*** Opening SUPPLIED DATA ***

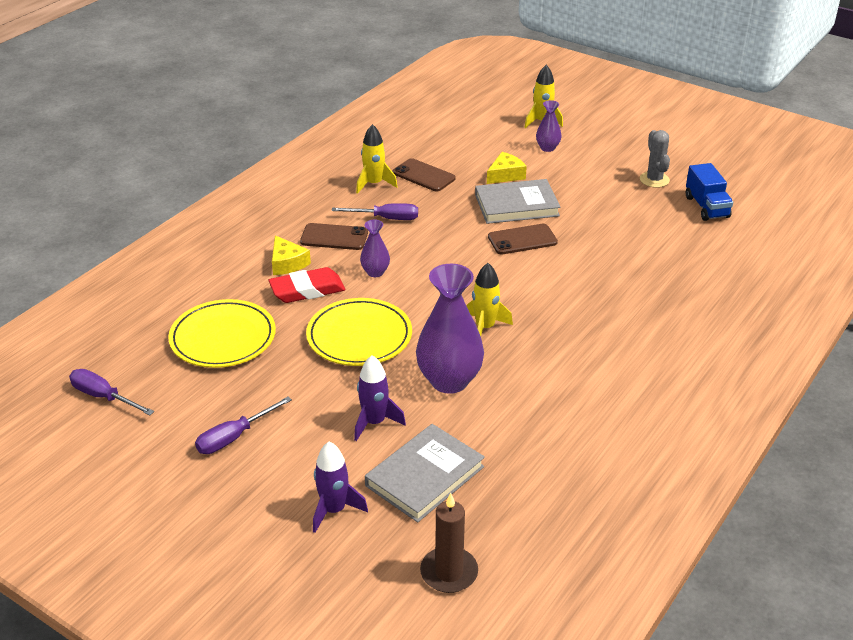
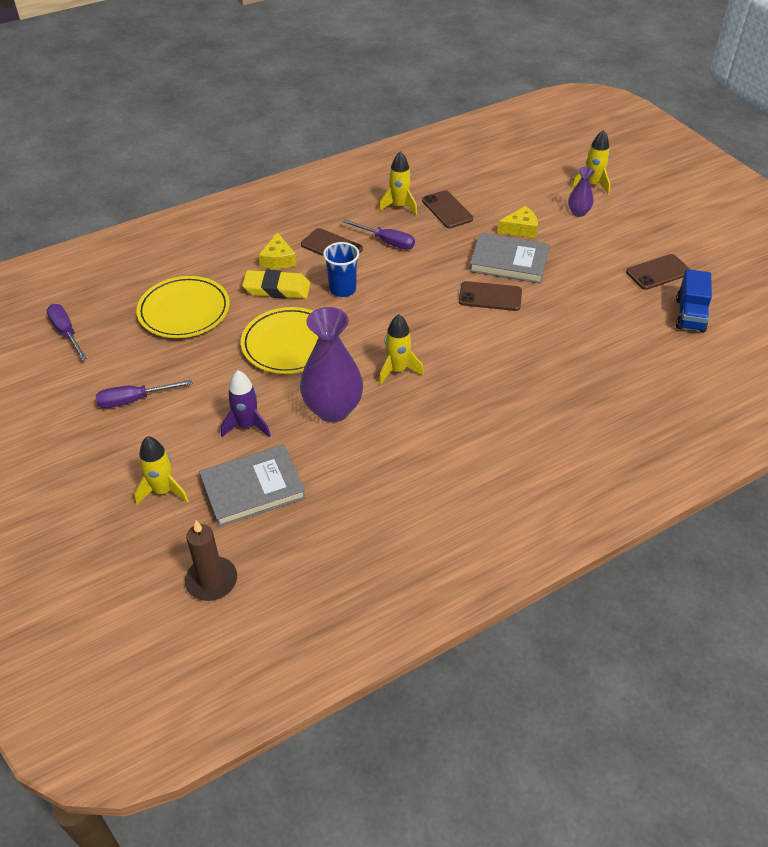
camera: 25 degrees right, 10 degrees up
(307, 290) = (277, 289): red eraser -> yellow eraser
(334, 510) = (163, 491): purple rocket -> yellow rocket
(375, 272) = (342, 289): purple vase -> blue cup
(654, 180) = (658, 272): grey cactus -> brown phone

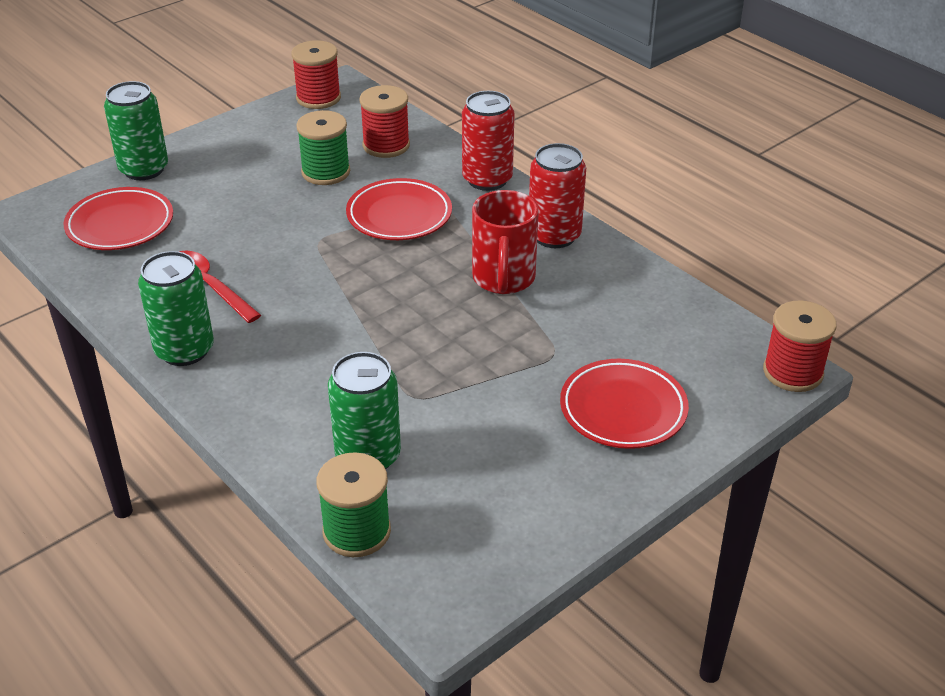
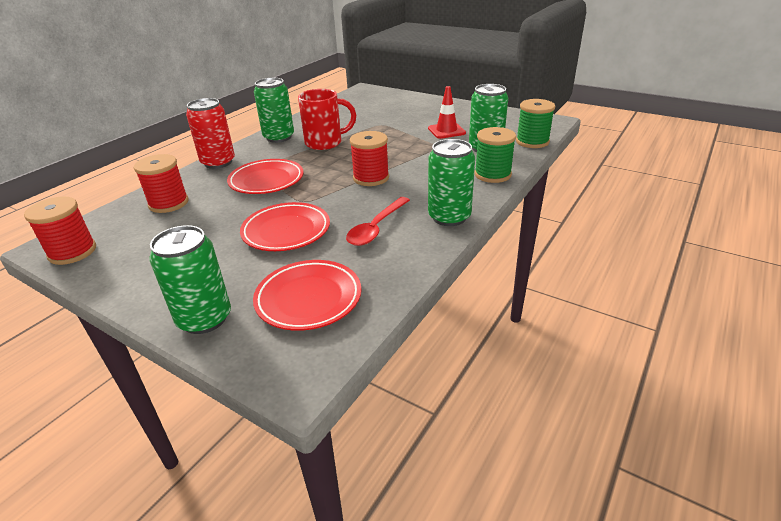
camera: 105 degrees left, 5 degrees down
(326, 172) = (209, 219): green spool -> green spool (492, 174)
(477, 430) = (446, 131): none -> red traffic cone
(554, 235) = (279, 137): red can -> green can
(623, 409) = (409, 109): red plate -> red plate (286, 231)
(792, 372) = (365, 88): red spool -> red spool (371, 178)

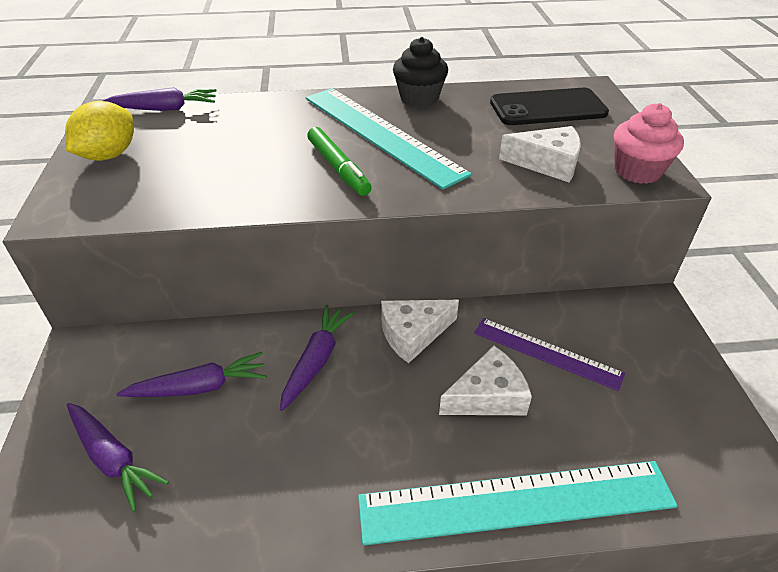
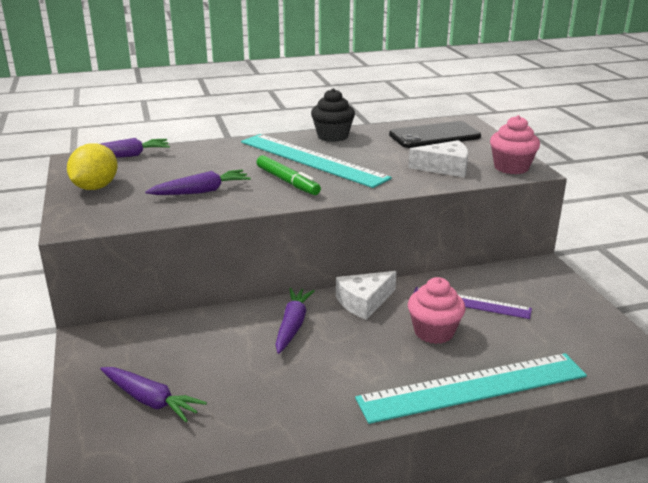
camera: 10 degrees left, 15 degrees down
(199, 387) = (203, 351): purple carrot -> purple carrot (201, 191)
(488, 396) = (434, 332): white cheese -> pink cupcake

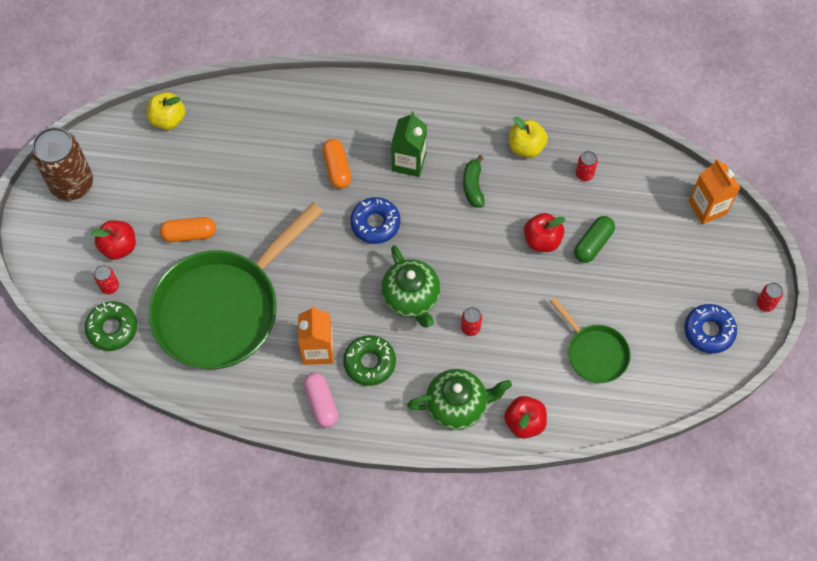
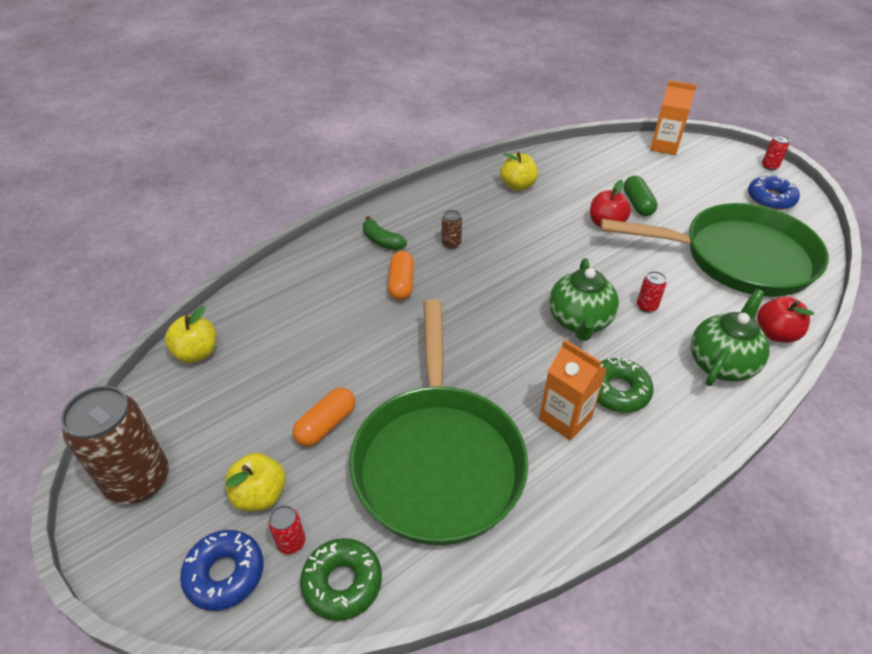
camera: 45 degrees left, 20 degrees down
(119, 247) = (260, 495): red apple -> yellow apple
(321, 403) = (629, 457): pink capsule -> none
(337, 168) = (401, 284): orange capsule -> orange capsule turned 60 degrees clockwise
(375, 223) = (481, 296): blue donut -> blue donut (225, 574)
(409, 162) = (451, 244): green carton -> brown can
(411, 299) = (579, 322): green teapot -> green teapot turned 75 degrees clockwise
(473, 186) = (516, 227): green banana -> green banana (382, 241)
(584, 174) = (574, 176): red can -> none
(594, 353) = (739, 258): green pan -> green pan, size x2.07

*** Closing SUPPLIED DATA ***

HOW TO COMPLETE THIS TASK: Output the records exactly as they appear, skipping any pictures.

EXPECTED OUTPUT:
camera: 25 degrees right, 10 degrees up
(307, 290) = (277, 289): red eraser -> yellow eraser
(334, 510) = (163, 491): purple rocket -> yellow rocket
(375, 272) = (342, 289): purple vase -> blue cup
(654, 180) = (658, 272): grey cactus -> brown phone

camera: 105 degrees left, 5 degrees down
(326, 172) = (209, 219): green spool -> green spool (492, 174)
(477, 430) = (446, 131): none -> red traffic cone
(554, 235) = (279, 137): red can -> green can
(623, 409) = (409, 109): red plate -> red plate (286, 231)
(792, 372) = (365, 88): red spool -> red spool (371, 178)

camera: 10 degrees left, 15 degrees down
(199, 387) = (203, 351): purple carrot -> purple carrot (201, 191)
(488, 396) = (434, 332): white cheese -> pink cupcake

camera: 45 degrees left, 20 degrees down
(119, 247) = (260, 495): red apple -> yellow apple
(321, 403) = (629, 457): pink capsule -> none
(337, 168) = (401, 284): orange capsule -> orange capsule turned 60 degrees clockwise
(375, 223) = (481, 296): blue donut -> blue donut (225, 574)
(409, 162) = (451, 244): green carton -> brown can
(411, 299) = (579, 322): green teapot -> green teapot turned 75 degrees clockwise
(473, 186) = (516, 227): green banana -> green banana (382, 241)
(584, 174) = (574, 176): red can -> none
(594, 353) = (739, 258): green pan -> green pan, size x2.07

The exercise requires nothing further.